_Exercise aim:_ Starting with the line that contains "blue arrow: (41, 98) -> (65, 194), size x0.7", copy every line through the end of the listing, exactly and only those. No pictures should appear in the copy.

_The records:_
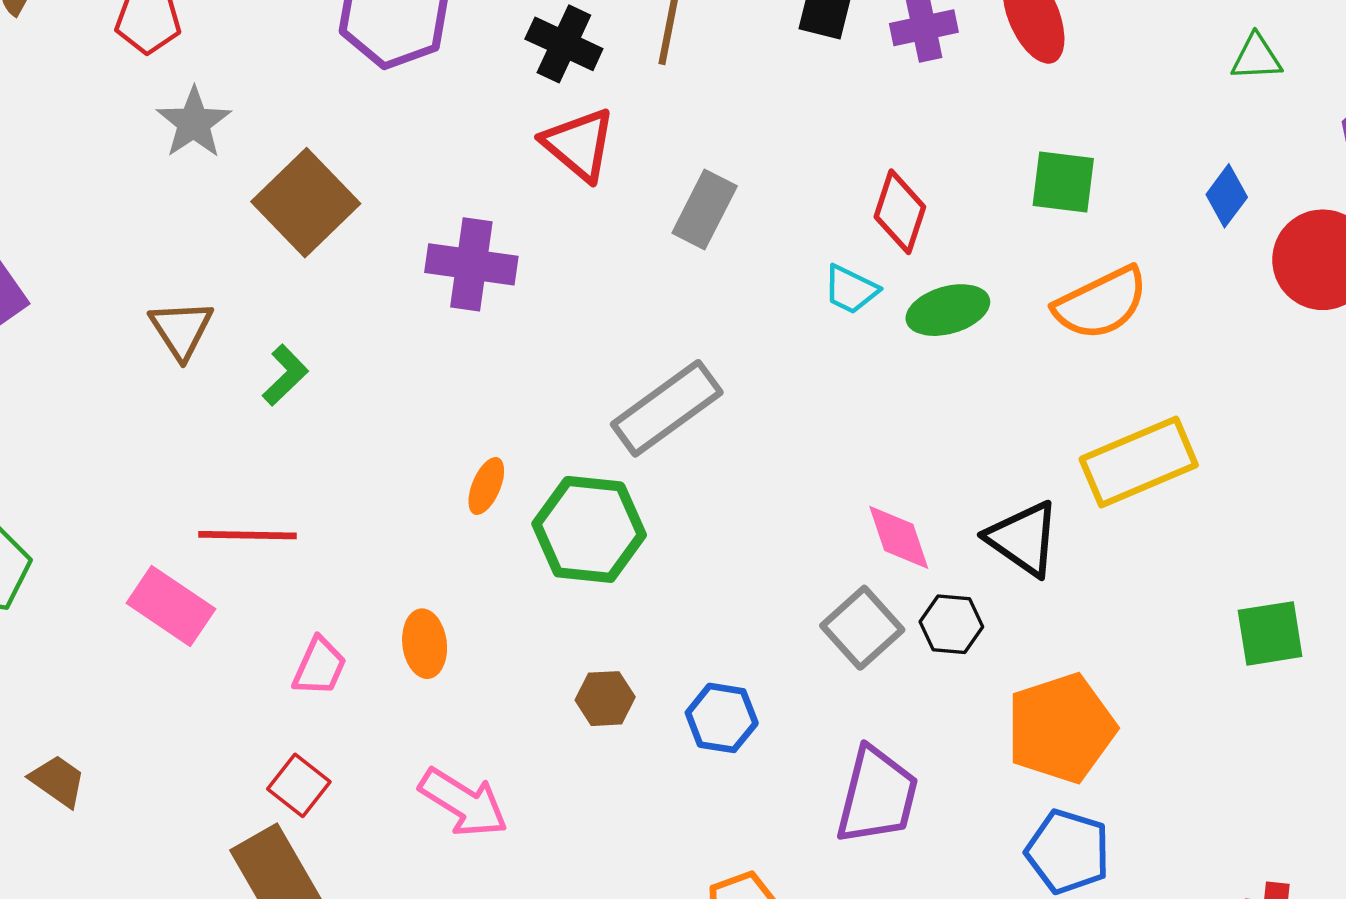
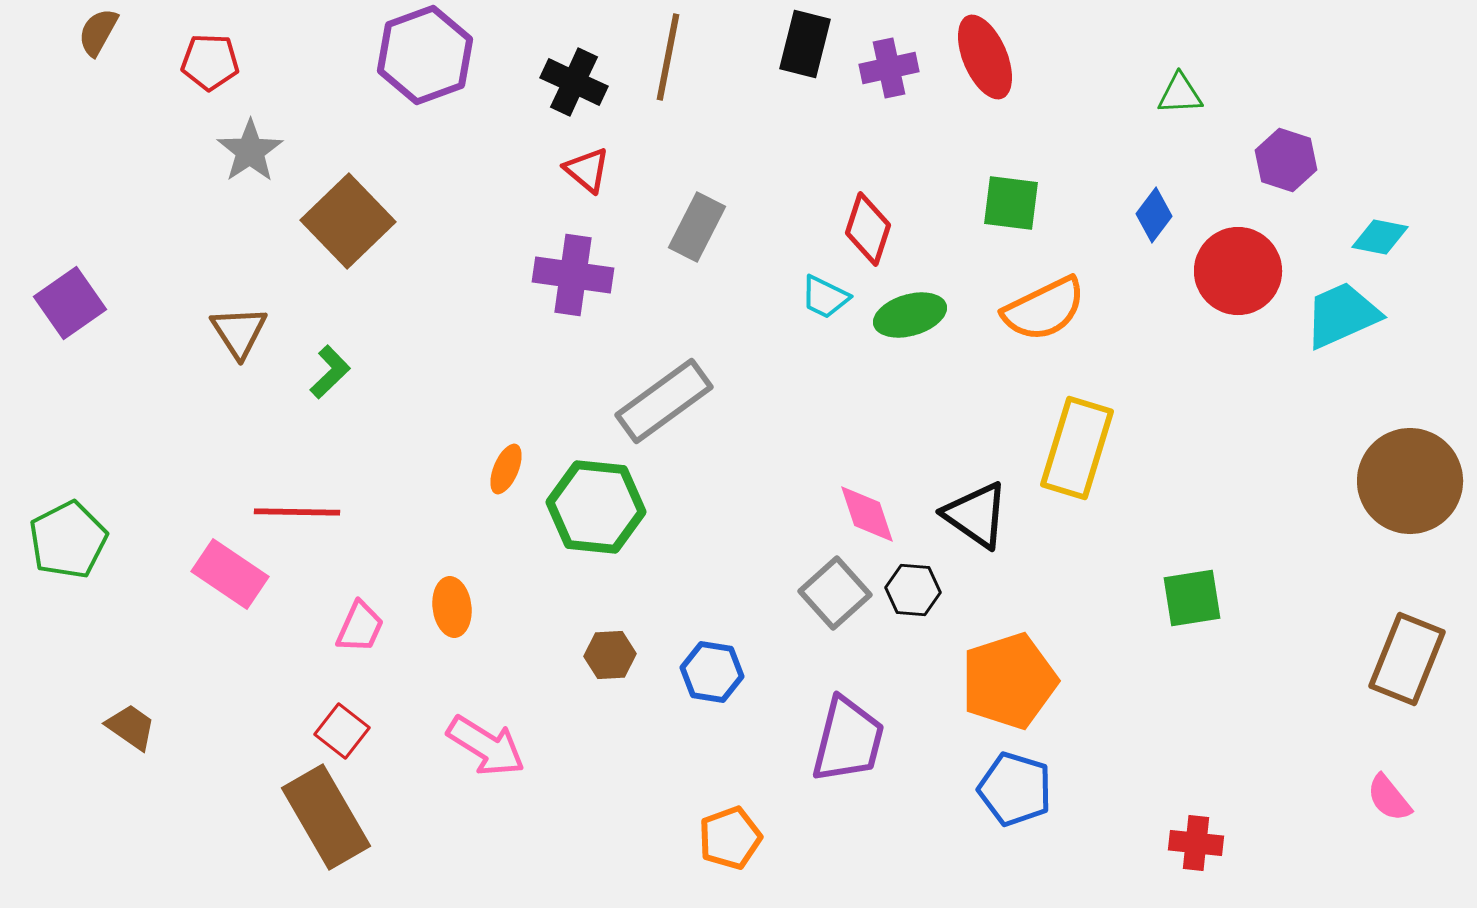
red triangle: (579, 144) -> (587, 170), size x0.7
purple cross: (471, 264) -> (573, 275), moved
yellow rectangle: (1139, 462) -> (1077, 448), turned -50

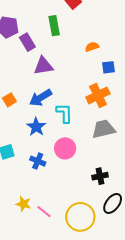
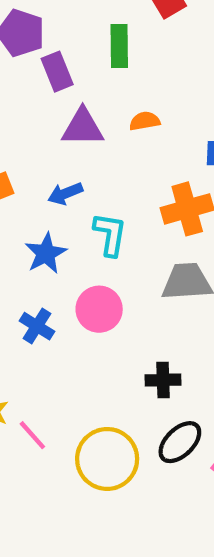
orange semicircle: (92, 47) -> (145, 121), moved
blue arrow: (41, 98) -> (65, 194), size x0.7

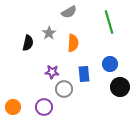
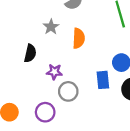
black semicircle: (28, 43) -> (30, 53), moved
blue rectangle: (84, 74) -> (103, 80), moved

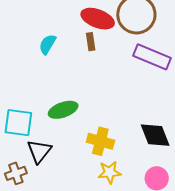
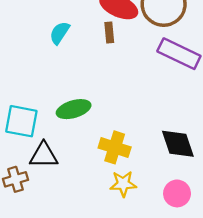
black triangle: (39, 151) -> (44, 155), turned 48

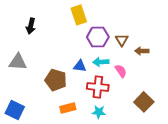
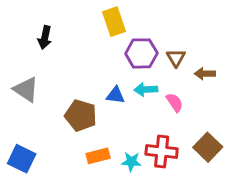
gray triangle: (18, 62) -> (26, 89), turned 30
red cross: (98, 87) -> (162, 151), moved
cyan star: (99, 112) -> (131, 162), moved

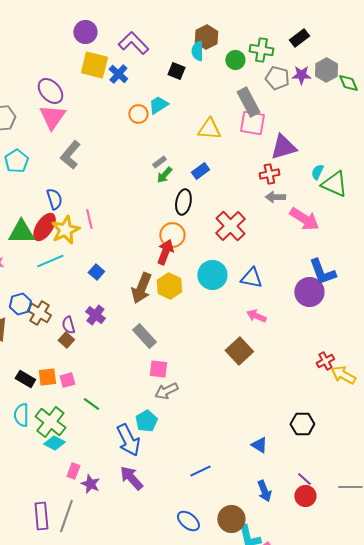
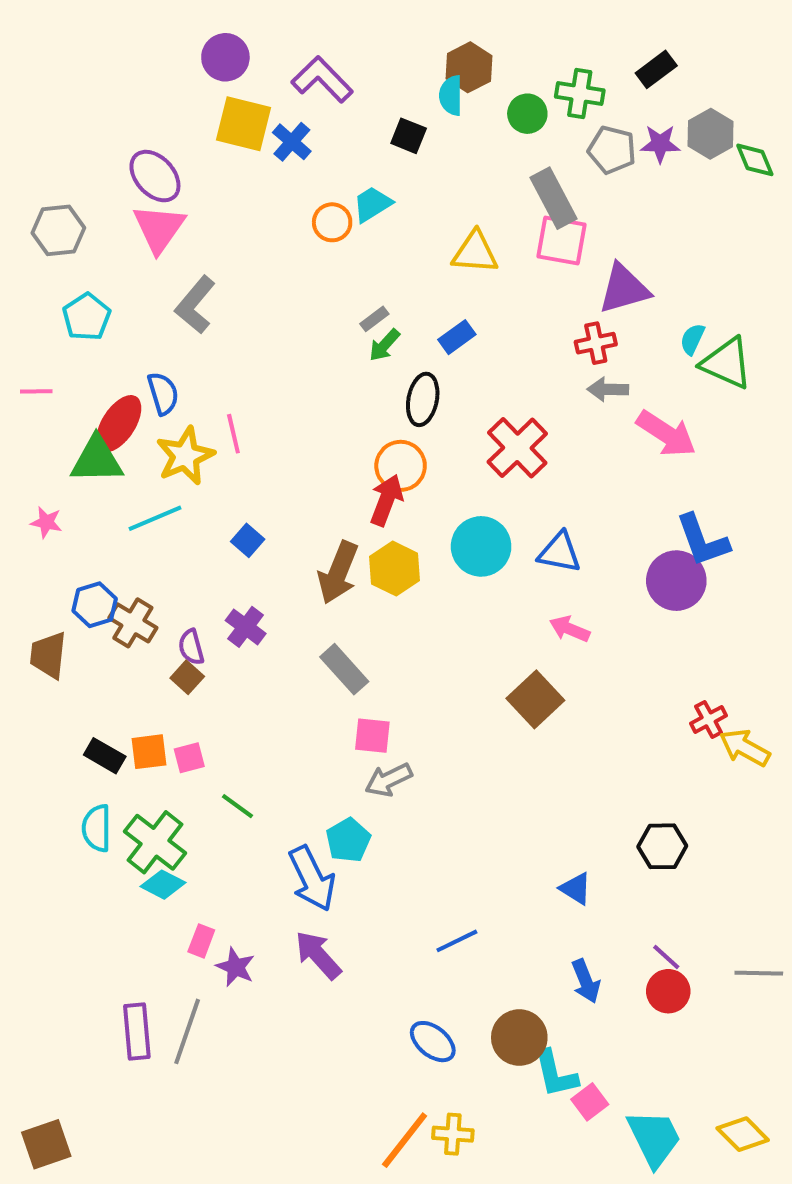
red ellipse: (44, 227) -> (119, 424), moved

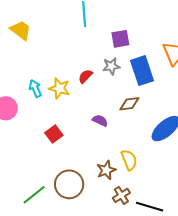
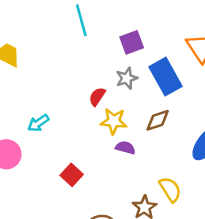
cyan arrow: (35, 88) -> (38, 123), turned -90
yellow star: (59, 88) -> (114, 121), moved

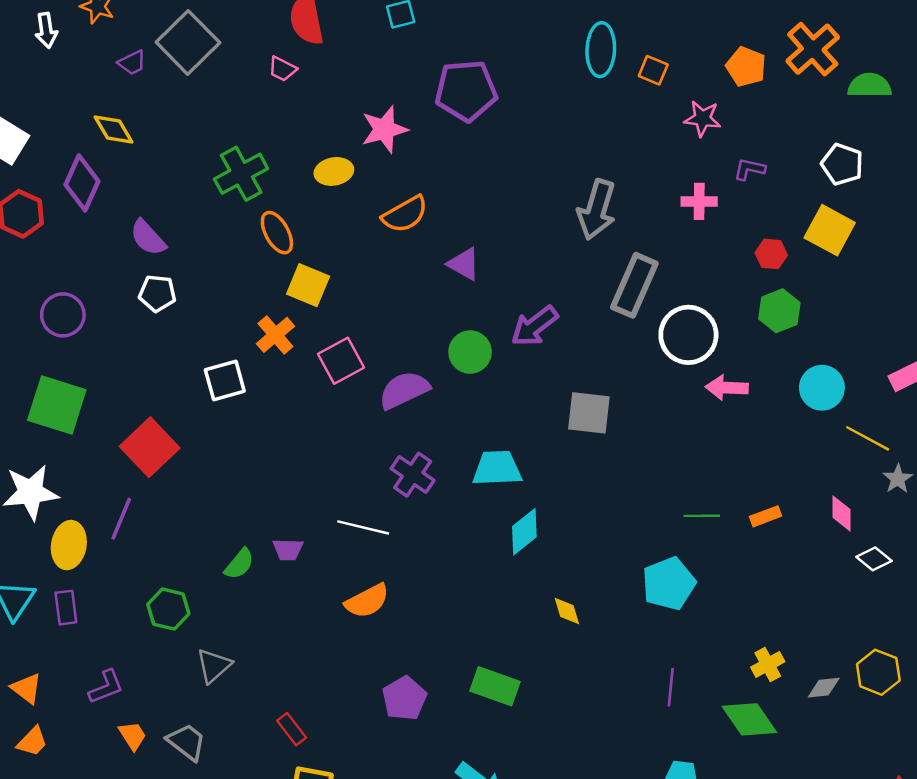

_Task solution:_
blue arrow: (41, 98) -> (65, 194), size x0.7

black semicircle: (28, 43) -> (30, 53), moved
blue rectangle: (84, 74) -> (103, 80), moved

black triangle: (39, 151) -> (44, 155), turned 48

gray triangle: (18, 62) -> (26, 89), turned 30
red cross: (98, 87) -> (162, 151), moved
cyan star: (99, 112) -> (131, 162), moved

red ellipse: (44, 227) -> (119, 424), moved

cyan arrow: (35, 88) -> (38, 123), turned -90
yellow star: (59, 88) -> (114, 121), moved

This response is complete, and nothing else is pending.